### SOURCE DATA
>>>>>
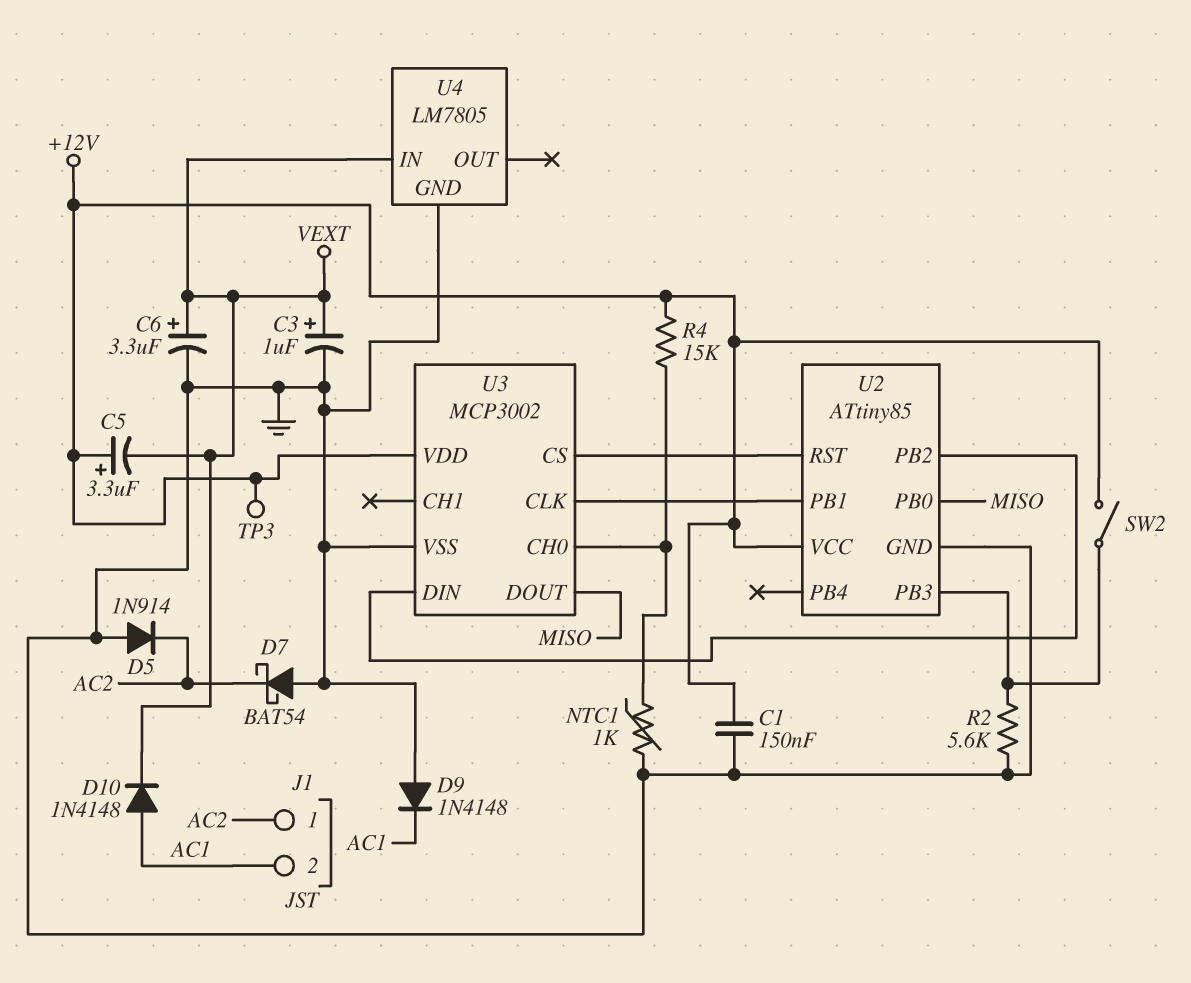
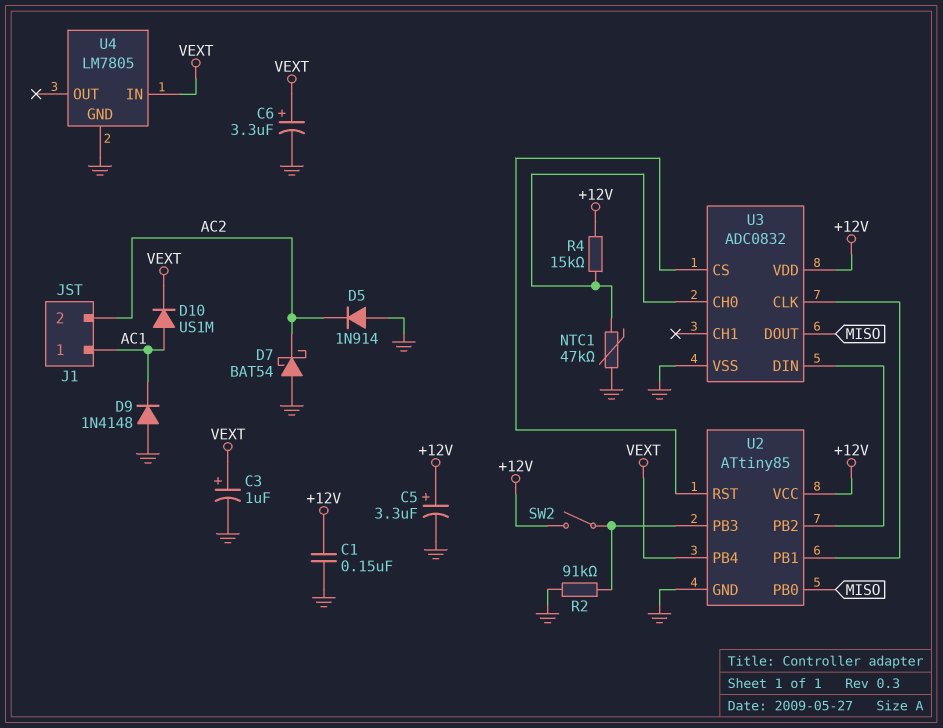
C5: 3.3uF (plus +12V, minus VEXT) -> 3.3uF (plus +12V, minus GND)
D10: diode 1N4148 (A AC1, K VEXT) -> diode US1M (A AC1, K VEXT)
J1 pin 1: AC2 -> AC1
J1 pin 2: AC1 -> AC2
NTC1: 1k (GND, U3/CH0) -> 47k (GND, U3/CH0)
R2: 5.6k (GND, U2/PB3) -> 91k (GND, U2/PB3)
TP3: test point (+12V) -> none
U2 pin PB4: none -> VEXT
U3: MCP3002 -> ADC0832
<<<<<
Please copy each line of the material that contains the word "none".

### OUTPUT OF THE EXERCISE
TP3: test point (+12V) -> none
U2 pin PB4: none -> VEXT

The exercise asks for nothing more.